>> Begin

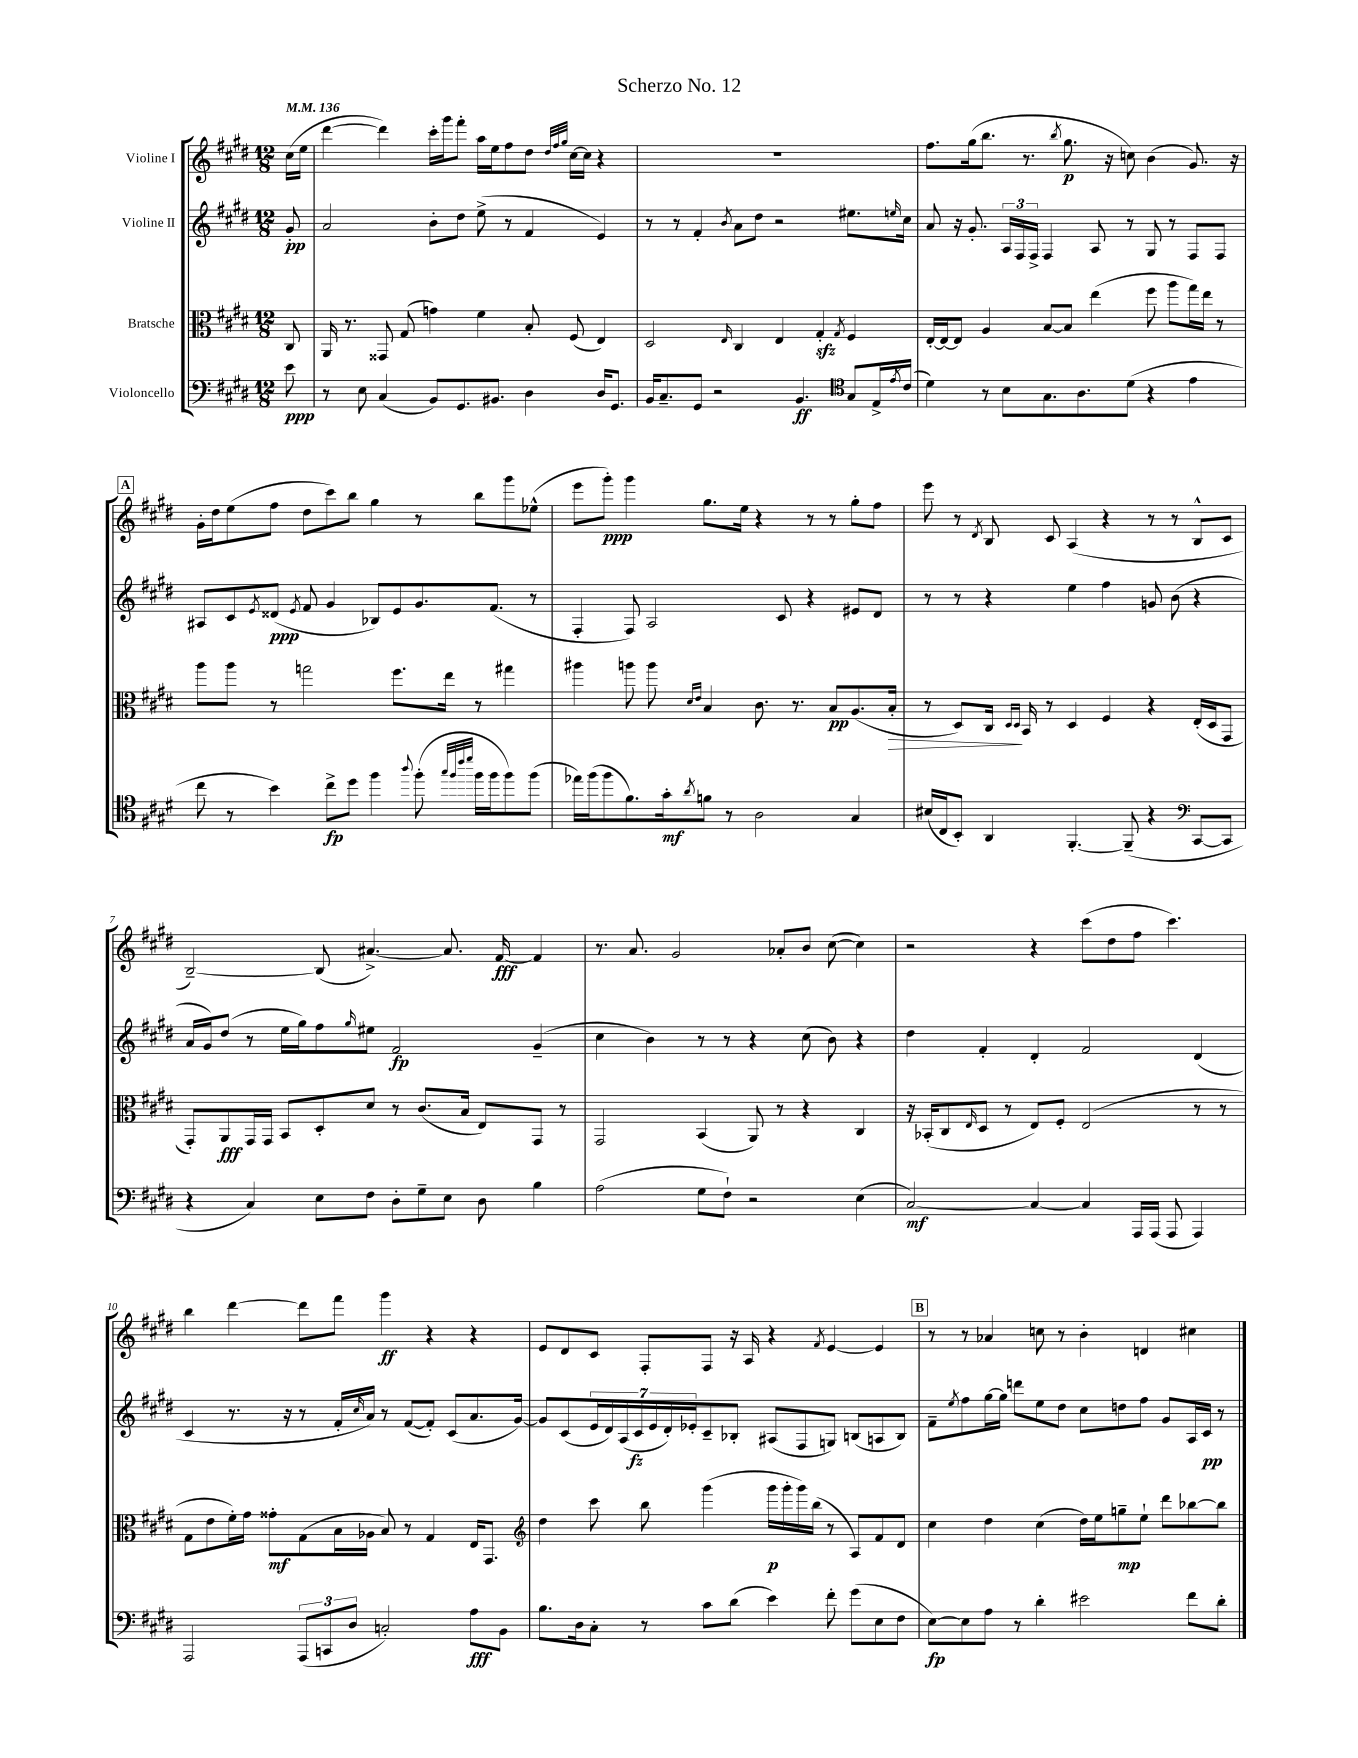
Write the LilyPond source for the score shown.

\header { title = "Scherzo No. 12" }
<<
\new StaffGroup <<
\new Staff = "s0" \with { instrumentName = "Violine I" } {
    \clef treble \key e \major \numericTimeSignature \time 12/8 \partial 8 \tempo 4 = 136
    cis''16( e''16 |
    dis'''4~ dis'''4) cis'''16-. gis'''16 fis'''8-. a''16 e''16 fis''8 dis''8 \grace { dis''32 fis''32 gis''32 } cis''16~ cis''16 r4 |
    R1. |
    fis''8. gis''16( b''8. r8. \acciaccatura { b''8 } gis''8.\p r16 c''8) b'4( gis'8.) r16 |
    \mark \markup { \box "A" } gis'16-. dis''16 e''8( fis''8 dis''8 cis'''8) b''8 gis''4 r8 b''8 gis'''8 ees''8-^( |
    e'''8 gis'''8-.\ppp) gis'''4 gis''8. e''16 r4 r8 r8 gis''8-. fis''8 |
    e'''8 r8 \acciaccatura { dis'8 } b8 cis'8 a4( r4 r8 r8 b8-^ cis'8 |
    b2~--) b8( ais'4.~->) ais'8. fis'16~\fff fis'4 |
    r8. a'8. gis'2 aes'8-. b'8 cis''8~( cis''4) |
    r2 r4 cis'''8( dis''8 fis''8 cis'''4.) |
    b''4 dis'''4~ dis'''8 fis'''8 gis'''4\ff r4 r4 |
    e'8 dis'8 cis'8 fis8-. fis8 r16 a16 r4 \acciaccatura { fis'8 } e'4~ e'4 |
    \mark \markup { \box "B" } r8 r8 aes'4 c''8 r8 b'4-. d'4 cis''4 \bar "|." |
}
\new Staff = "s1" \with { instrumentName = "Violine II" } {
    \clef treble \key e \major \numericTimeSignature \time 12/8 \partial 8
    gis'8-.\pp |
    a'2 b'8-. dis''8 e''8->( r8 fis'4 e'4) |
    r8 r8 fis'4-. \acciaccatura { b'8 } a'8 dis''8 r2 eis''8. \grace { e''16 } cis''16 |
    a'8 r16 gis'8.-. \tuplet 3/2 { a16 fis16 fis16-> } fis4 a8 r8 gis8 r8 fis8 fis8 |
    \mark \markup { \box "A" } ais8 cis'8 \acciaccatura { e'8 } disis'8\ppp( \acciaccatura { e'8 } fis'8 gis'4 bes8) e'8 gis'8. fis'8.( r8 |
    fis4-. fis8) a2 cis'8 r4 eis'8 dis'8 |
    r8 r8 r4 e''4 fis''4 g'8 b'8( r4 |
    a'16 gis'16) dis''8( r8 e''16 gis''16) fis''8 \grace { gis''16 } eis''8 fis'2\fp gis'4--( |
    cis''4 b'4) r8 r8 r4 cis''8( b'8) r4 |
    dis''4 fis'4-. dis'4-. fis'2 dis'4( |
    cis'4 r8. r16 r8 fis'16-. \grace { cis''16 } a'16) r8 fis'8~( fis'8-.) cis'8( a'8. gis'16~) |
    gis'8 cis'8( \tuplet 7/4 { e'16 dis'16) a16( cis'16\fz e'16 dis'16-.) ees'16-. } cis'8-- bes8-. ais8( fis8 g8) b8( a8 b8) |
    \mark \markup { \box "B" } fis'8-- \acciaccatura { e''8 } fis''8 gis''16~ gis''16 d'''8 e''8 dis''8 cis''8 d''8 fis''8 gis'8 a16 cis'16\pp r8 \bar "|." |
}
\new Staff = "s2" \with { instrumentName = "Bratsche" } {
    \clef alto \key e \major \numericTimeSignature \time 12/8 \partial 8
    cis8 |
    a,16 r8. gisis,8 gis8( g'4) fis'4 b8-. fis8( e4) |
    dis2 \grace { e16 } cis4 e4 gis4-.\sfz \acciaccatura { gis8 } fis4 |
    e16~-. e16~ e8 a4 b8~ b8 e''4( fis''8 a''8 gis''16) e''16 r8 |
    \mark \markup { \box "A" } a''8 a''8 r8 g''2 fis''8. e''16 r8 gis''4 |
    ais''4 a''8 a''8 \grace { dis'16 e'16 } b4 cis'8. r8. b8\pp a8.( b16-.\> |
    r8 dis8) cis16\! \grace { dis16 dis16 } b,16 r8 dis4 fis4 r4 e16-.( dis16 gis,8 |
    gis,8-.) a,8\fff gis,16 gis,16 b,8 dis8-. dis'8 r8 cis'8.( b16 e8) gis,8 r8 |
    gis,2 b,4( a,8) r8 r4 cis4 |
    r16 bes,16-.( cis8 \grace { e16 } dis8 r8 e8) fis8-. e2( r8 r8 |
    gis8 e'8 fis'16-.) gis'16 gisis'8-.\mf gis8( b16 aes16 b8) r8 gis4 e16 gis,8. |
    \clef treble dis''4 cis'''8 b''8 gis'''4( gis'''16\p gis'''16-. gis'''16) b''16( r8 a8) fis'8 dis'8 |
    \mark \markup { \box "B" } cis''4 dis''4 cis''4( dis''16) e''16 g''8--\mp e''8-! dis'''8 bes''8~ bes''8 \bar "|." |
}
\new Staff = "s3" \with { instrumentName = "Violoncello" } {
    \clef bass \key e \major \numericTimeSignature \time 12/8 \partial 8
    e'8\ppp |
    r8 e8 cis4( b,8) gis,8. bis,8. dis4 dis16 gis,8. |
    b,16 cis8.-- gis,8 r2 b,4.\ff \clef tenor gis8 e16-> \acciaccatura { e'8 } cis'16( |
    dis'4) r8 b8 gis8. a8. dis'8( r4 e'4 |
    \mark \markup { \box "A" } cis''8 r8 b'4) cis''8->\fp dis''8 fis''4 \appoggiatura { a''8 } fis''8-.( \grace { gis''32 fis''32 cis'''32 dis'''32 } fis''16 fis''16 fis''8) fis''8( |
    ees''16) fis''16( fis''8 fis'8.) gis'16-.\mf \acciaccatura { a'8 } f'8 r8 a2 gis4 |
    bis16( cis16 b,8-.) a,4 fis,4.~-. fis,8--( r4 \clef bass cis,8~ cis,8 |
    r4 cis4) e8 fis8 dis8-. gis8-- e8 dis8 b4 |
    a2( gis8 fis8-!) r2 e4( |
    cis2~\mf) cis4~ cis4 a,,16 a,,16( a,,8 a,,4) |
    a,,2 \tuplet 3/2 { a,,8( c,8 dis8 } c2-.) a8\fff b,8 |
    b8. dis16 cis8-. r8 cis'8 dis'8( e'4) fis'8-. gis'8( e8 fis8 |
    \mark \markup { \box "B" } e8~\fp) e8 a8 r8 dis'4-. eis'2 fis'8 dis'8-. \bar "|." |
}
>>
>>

>> End

-- Exercise instructions --
How many lines in the items above contain the string "major", with case counting? Reply with the number alone.

-- Reply --
4